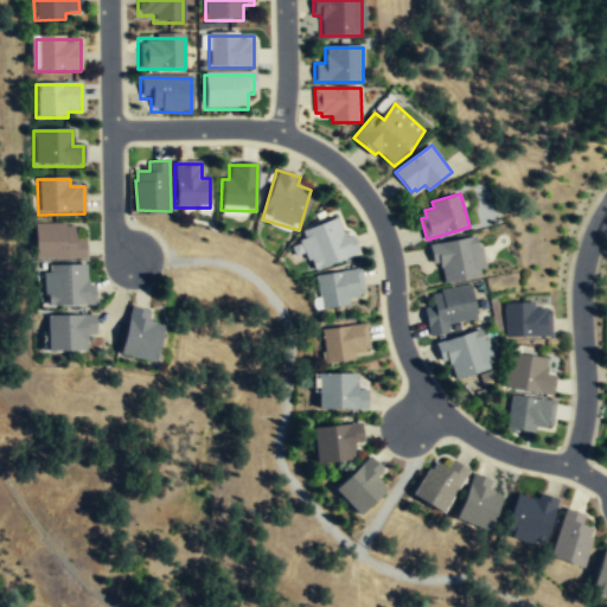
[(356,255),(340,216),(296,232),(312,273),(356,255)]
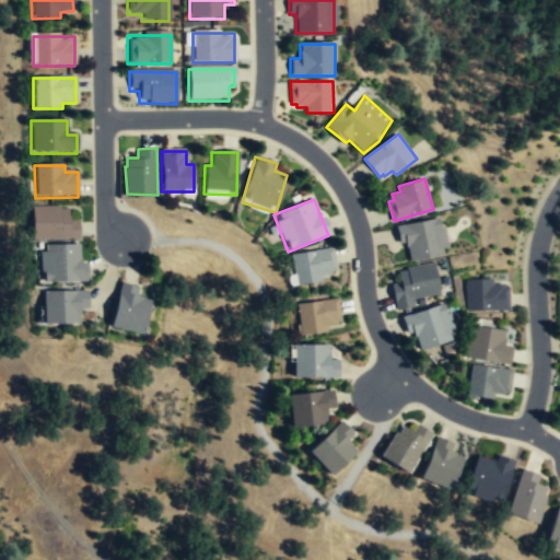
[(79,241),(79,222),(68,222),(68,208),(31,208),(31,241),(79,241)]
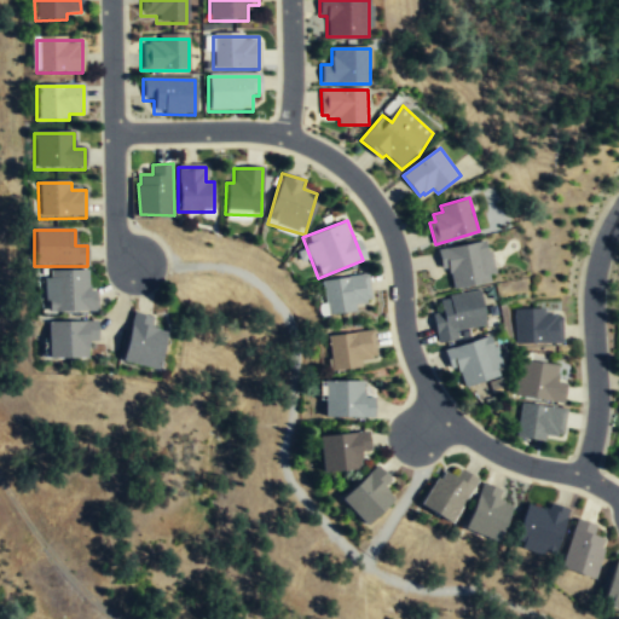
[(490,273),(497,272),(492,249),(490,250),(487,239),(439,249),(444,268),(450,266),(455,288),(492,282),(490,273)]
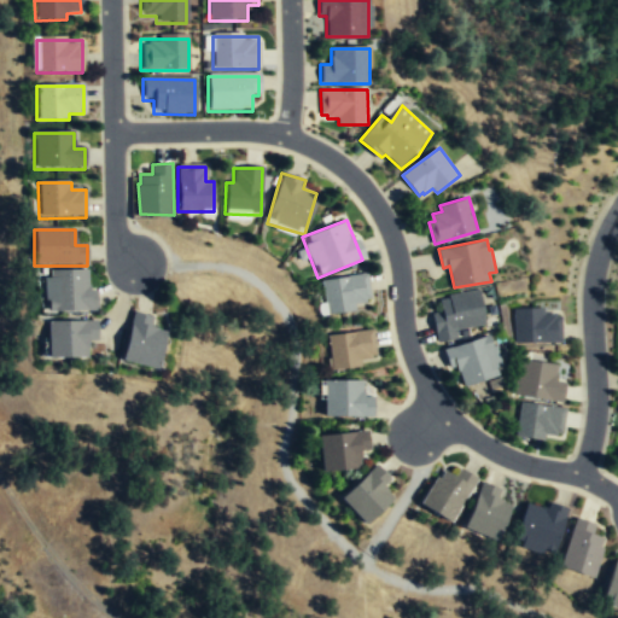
[(94,312),(94,291),(87,291),(87,272),(44,273),(45,313),(94,312)]
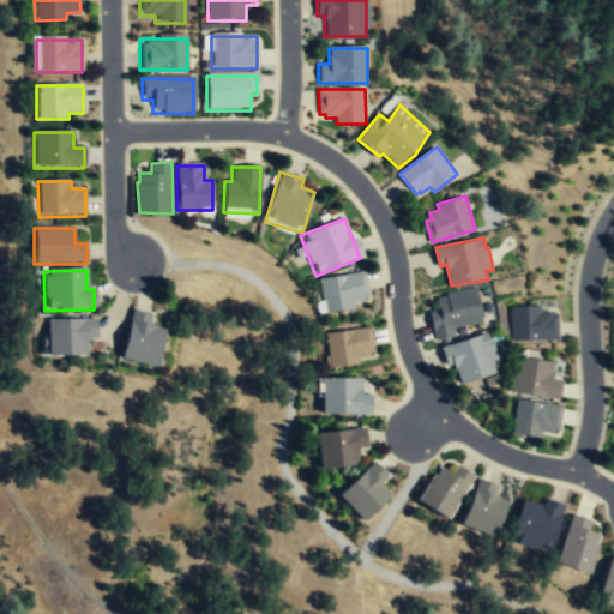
[(365,275),(319,280),(323,312),(368,307),(365,275)]
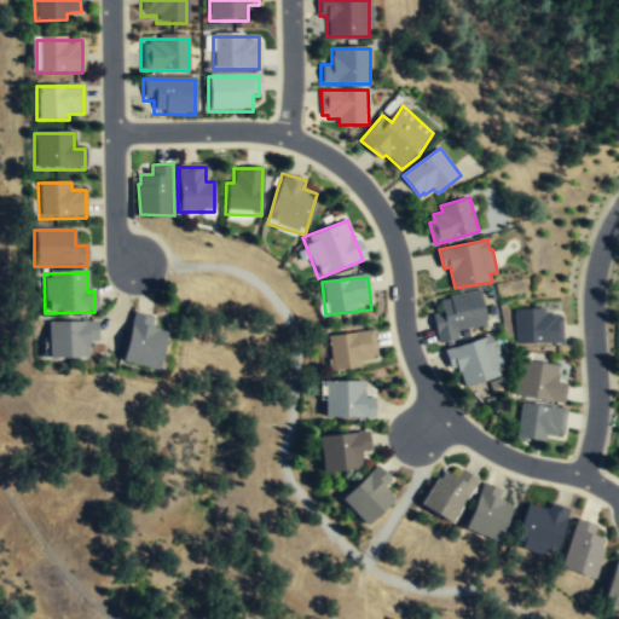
[(489,324),(487,307),(481,288),(450,294),(451,298),(440,299),(445,311),(433,313),(439,342),(460,339),(458,330),(489,324)]
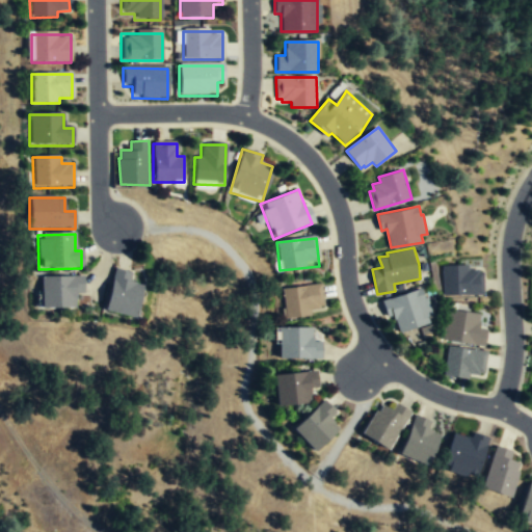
[(485,294),(484,271),(480,271),(480,269),(470,269),(470,264),(444,265),(445,294),(485,294)]
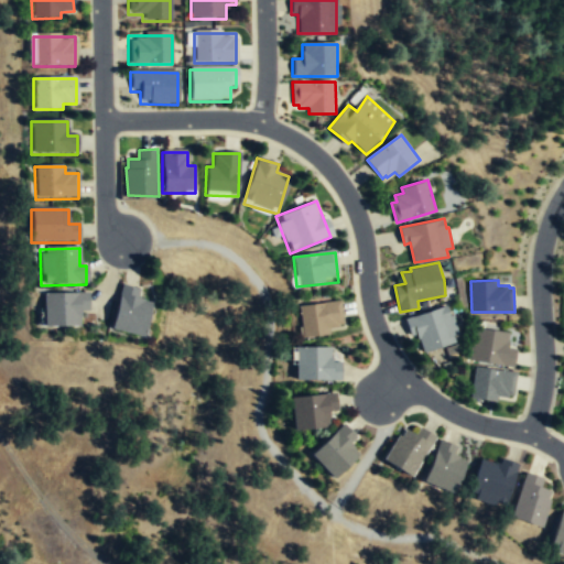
[(138,291),(119,288),(110,332),(144,338),(151,303),(137,301),(138,291)]
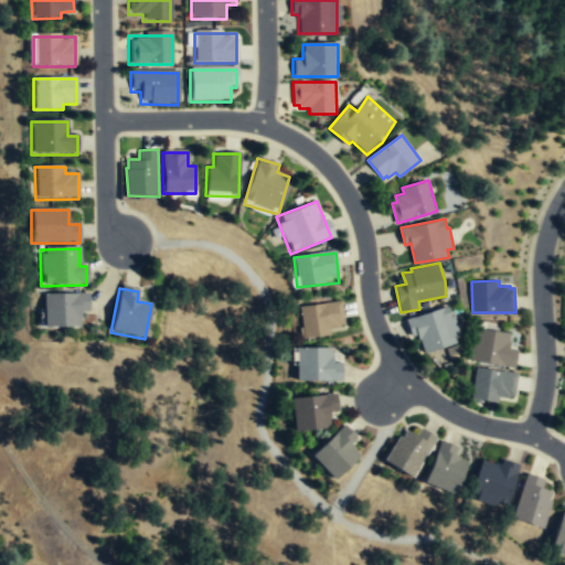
[(80,328),(81,312),(89,313),(89,295),(42,295),(41,328),(80,328)]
|---|
## Your instructions
An exact copy of the records above is wanted, with the pictures omitted.

## Finished task
[(356,255),(340,216),(296,232),(312,273),(356,255)]
[(79,241),(79,222),(68,222),(68,208),(31,208),(31,241),(79,241)]
[(490,273),(497,272),(492,249),(490,250),(487,239),(439,249),(444,268),(450,266),(455,288),(492,282),(490,273)]
[(94,312),(94,291),(87,291),(87,272),(44,273),(45,313),(94,312)]
[(365,275),(319,280),(323,312),(368,307),(365,275)]
[(489,324),(487,307),(481,288),(450,294),(451,298),(440,299),(445,311),(433,313),(439,342),(460,339),(458,330),(489,324)]
[(485,294),(484,271),(480,271),(480,269),(470,269),(470,264),(444,265),(445,294),(485,294)]
[(138,291),(119,288),(110,332),(144,338),(151,303),(137,301),(138,291)]
[(80,328),(81,312),(89,313),(89,295),(42,295),(41,328),(80,328)]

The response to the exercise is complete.